◆ ASSIGNMENT
Reproduce the records below exactly as they appear.
--- START ---
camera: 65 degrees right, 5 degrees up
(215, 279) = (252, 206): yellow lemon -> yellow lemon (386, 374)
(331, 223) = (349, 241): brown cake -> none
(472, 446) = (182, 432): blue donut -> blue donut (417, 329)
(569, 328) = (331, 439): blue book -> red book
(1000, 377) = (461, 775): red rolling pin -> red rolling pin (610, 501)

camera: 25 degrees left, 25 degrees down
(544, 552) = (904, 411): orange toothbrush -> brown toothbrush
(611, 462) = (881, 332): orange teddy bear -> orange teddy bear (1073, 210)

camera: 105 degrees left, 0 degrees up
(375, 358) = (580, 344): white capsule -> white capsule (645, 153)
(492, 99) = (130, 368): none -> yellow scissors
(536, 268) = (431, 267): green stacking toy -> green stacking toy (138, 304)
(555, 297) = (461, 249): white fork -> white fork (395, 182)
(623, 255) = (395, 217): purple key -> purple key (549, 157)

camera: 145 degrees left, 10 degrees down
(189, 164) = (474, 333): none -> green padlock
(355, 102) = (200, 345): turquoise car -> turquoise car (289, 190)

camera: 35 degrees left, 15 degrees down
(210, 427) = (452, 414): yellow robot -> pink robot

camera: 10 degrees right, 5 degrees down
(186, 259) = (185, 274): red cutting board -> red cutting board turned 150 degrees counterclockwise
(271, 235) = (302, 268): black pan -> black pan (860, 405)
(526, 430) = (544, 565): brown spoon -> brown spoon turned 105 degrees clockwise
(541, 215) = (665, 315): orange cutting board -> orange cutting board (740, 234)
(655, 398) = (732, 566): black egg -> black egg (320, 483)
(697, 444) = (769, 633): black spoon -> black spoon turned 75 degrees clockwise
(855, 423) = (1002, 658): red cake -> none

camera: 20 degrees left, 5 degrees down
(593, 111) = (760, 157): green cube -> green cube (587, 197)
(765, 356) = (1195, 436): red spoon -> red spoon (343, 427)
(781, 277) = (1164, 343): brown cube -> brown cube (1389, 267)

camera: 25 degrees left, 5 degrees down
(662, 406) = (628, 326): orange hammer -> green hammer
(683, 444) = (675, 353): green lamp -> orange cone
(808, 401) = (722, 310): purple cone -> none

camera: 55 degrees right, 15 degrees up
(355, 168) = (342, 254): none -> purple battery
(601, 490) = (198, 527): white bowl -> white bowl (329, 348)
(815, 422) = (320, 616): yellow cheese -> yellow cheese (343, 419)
--- END ---
◆ TASK RESULT
camera: 65 degrees right, 5 degrees up
(215, 279) = (252, 206): yellow lemon -> yellow lemon (386, 374)
(331, 223) = (349, 241): brown cake -> none
(472, 446) = (182, 432): blue donut -> blue donut (417, 329)
(569, 328) = (331, 439): blue book -> red book
(1000, 377) = (461, 775): red rolling pin -> red rolling pin (610, 501)

camera: 25 degrees left, 25 degrees down
(544, 552) = (904, 411): orange toothbrush -> brown toothbrush
(611, 462) = (881, 332): orange teddy bear -> orange teddy bear (1073, 210)

camera: 105 degrees left, 0 degrees up
(375, 358) = (580, 344): white capsule -> white capsule (645, 153)
(492, 99) = (130, 368): none -> yellow scissors
(536, 268) = (431, 267): green stacking toy -> green stacking toy (138, 304)
(555, 297) = (461, 249): white fork -> white fork (395, 182)
(623, 255) = (395, 217): purple key -> purple key (549, 157)

camera: 145 degrees left, 10 degrees down
(189, 164) = (474, 333): none -> green padlock
(355, 102) = (200, 345): turquoise car -> turquoise car (289, 190)

camera: 35 degrees left, 15 degrees down
(210, 427) = (452, 414): yellow robot -> pink robot

camera: 10 degrees right, 5 degrees down
(186, 259) = (185, 274): red cutting board -> red cutting board turned 150 degrees counterclockwise
(271, 235) = (302, 268): black pan -> black pan (860, 405)
(526, 430) = (544, 565): brown spoon -> brown spoon turned 105 degrees clockwise
(541, 215) = (665, 315): orange cutting board -> orange cutting board (740, 234)
(655, 398) = (732, 566): black egg -> black egg (320, 483)
(697, 444) = (769, 633): black spoon -> black spoon turned 75 degrees clockwise
(855, 423) = (1002, 658): red cake -> none

camera: 20 degrees left, 5 degrees down
(593, 111) = (760, 157): green cube -> green cube (587, 197)
(765, 356) = (1195, 436): red spoon -> red spoon (343, 427)
(781, 277) = (1164, 343): brown cube -> brown cube (1389, 267)

camera: 25 degrees left, 5 degrees down
(662, 406) = (628, 326): orange hammer -> green hammer
(683, 444) = (675, 353): green lamp -> orange cone
(808, 401) = (722, 310): purple cone -> none

camera: 55 degrees right, 15 degrees up
(355, 168) = (342, 254): none -> purple battery
(601, 490) = (198, 527): white bowl -> white bowl (329, 348)
(815, 422) = (320, 616): yellow cheese -> yellow cheese (343, 419)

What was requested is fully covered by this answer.